- _Work request_
Transcribe all of the data exactly, leaving nothing out.
#### Extracted information
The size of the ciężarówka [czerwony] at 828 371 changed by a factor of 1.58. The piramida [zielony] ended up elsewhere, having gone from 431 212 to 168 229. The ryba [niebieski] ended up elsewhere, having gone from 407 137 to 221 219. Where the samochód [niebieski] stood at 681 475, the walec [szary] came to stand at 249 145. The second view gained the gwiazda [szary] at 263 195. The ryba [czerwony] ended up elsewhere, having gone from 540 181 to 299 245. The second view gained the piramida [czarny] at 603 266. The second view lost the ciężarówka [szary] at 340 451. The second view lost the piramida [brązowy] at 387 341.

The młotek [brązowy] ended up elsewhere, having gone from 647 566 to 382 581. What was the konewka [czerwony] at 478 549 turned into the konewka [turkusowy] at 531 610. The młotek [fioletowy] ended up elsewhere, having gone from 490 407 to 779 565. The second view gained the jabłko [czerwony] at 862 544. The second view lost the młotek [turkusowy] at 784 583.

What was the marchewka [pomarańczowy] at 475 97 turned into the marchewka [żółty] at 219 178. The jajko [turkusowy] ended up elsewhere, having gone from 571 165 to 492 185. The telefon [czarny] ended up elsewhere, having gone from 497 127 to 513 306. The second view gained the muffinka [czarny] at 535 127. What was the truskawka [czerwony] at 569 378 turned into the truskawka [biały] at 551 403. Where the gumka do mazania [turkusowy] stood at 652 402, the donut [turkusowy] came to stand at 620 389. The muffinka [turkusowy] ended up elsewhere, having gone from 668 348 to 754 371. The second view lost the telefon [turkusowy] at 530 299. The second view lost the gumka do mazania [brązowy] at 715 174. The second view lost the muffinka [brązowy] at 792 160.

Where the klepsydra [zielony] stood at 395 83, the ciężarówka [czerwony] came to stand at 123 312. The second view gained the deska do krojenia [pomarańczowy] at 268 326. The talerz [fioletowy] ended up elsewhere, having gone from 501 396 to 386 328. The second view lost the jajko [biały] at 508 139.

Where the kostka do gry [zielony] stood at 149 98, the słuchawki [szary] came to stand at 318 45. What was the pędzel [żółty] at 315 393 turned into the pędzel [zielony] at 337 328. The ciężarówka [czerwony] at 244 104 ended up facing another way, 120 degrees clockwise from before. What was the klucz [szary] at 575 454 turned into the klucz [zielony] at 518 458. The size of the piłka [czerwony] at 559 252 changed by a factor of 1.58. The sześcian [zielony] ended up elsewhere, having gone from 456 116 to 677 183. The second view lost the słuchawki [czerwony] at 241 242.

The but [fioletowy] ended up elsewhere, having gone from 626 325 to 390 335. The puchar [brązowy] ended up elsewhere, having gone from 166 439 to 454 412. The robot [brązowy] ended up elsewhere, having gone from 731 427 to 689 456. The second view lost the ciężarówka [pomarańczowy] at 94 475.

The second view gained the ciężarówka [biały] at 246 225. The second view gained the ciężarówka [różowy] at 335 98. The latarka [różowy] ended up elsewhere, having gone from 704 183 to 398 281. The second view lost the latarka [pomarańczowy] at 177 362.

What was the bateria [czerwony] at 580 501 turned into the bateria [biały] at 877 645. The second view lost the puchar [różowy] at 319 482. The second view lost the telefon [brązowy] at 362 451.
########
- _Answer section_
The size of the ciężarówka [czerwony] at 828 371 changed by a factor of 1.58. The piramida [zielony] ended up elsewhere, having gone from 431 212 to 168 229. The ryba [niebieski] ended up elsewhere, having gone from 407 137 to 221 219. Where the samochód [niebieski] stood at 681 475, the walec [szary] came to stand at 249 145. The second view gained the gwiazda [szary] at 263 195. The ryba [czerwony] ended up elsewhere, having gone from 540 181 to 299 245. The second view gained the piramida [czarny] at 603 266. The second view lost the ciężarówka [szary] at 340 451. The second view lost the piramida [brązowy] at 387 341.

The młotek [brązowy] ended up elsewhere, having gone from 647 566 to 382 581. What was the konewka [czerwony] at 478 549 turned into the konewka [turkusowy] at 531 610. The młotek [fioletowy] ended up elsewhere, having gone from 490 407 to 779 565. The second view gained the jabłko [czerwony] at 862 544. The second view lost the młotek [turkusowy] at 784 583.

What was the marchewka [pomarańczowy] at 475 97 turned into the marchewka [żółty] at 219 178. The jajko [turkusowy] ended up elsewhere, having gone from 571 165 to 492 185. The telefon [czarny] ended up elsewhere, having gone from 497 127 to 513 306. The second view gained the muffinka [czarny] at 535 127. What was the truskawka [czerwony] at 569 378 turned into the truskawka [biały] at 551 403. Where the gumka do mazania [turkusowy] stood at 652 402, the donut [turkusowy] came to stand at 620 389. The muffinka [turkusowy] ended up elsewhere, having gone from 668 348 to 754 371. The second view lost the telefon [turkusowy] at 530 299. The second view lost the gumka do mazania [brązowy] at 715 174. The second view lost the muffinka [brązowy] at 792 160.

Where the klepsydra [zielony] stood at 395 83, the ciężarówka [czerwony] came to stand at 123 312. The second view gained the deska do krojenia [pomarańczowy] at 268 326. The talerz [fioletowy] ended up elsewhere, having gone from 501 396 to 386 328. The second view lost the jajko [biały] at 508 139.

Where the kostka do gry [zielony] stood at 149 98, the słuchawki [szary] came to stand at 318 45. What was the pędzel [żółty] at 315 393 turned into the pędzel [zielony] at 337 328. The ciężarówka [czerwony] at 244 104 ended up facing another way, 120 degrees clockwise from before. What was the klucz [szary] at 575 454 turned into the klucz [zielony] at 518 458. The size of the piłka [czerwony] at 559 252 changed by a factor of 1.58. The sześcian [zielony] ended up elsewhere, having gone from 456 116 to 677 183. The second view lost the słuchawki [czerwony] at 241 242.

The but [fioletowy] ended up elsewhere, having gone from 626 325 to 390 335. The puchar [brązowy] ended up elsewhere, having gone from 166 439 to 454 412. The robot [brązowy] ended up elsewhere, having gone from 731 427 to 689 456. The second view lost the ciężarówka [pomarańczowy] at 94 475.

The second view gained the ciężarówka [biały] at 246 225. The second view gained the ciężarówka [różowy] at 335 98. The latarka [różowy] ended up elsewhere, having gone from 704 183 to 398 281. The second view lost the latarka [pomarańczowy] at 177 362.

What was the bateria [czerwony] at 580 501 turned into the bateria [biały] at 877 645. The second view lost the puchar [różowy] at 319 482. The second view lost the telefon [brązowy] at 362 451.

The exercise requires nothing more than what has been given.